EXERCISE DATA:
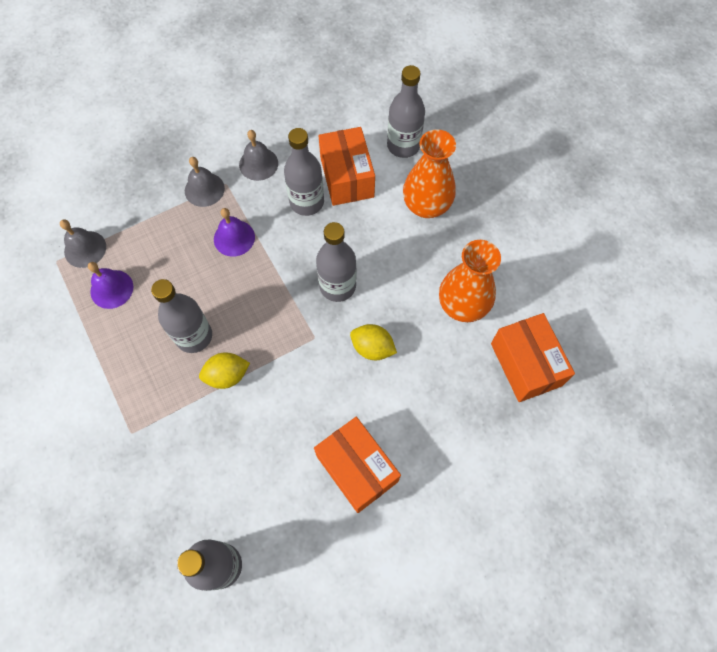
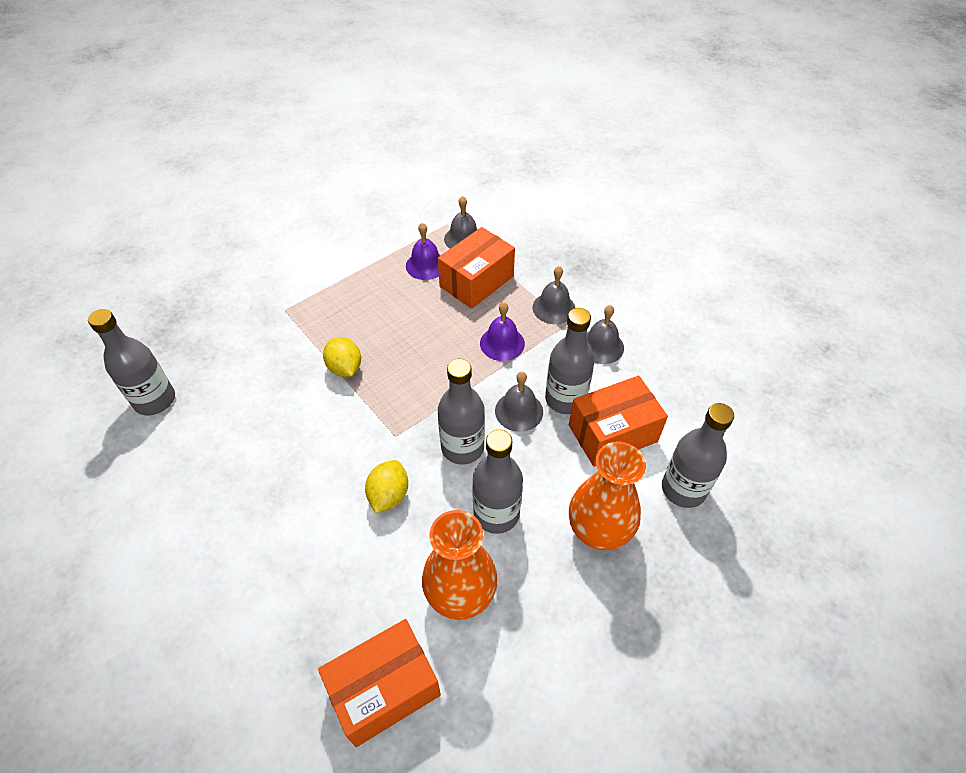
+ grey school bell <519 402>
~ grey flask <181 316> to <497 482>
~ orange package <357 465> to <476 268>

TASK GOAL:
The reply should consist of the listing restated word for word, with its pictures removed.

RESPONSE TO THIS TASK:
+ grey school bell <519 402>
~ grey flask <181 316> to <497 482>
~ orange package <357 465> to <476 268>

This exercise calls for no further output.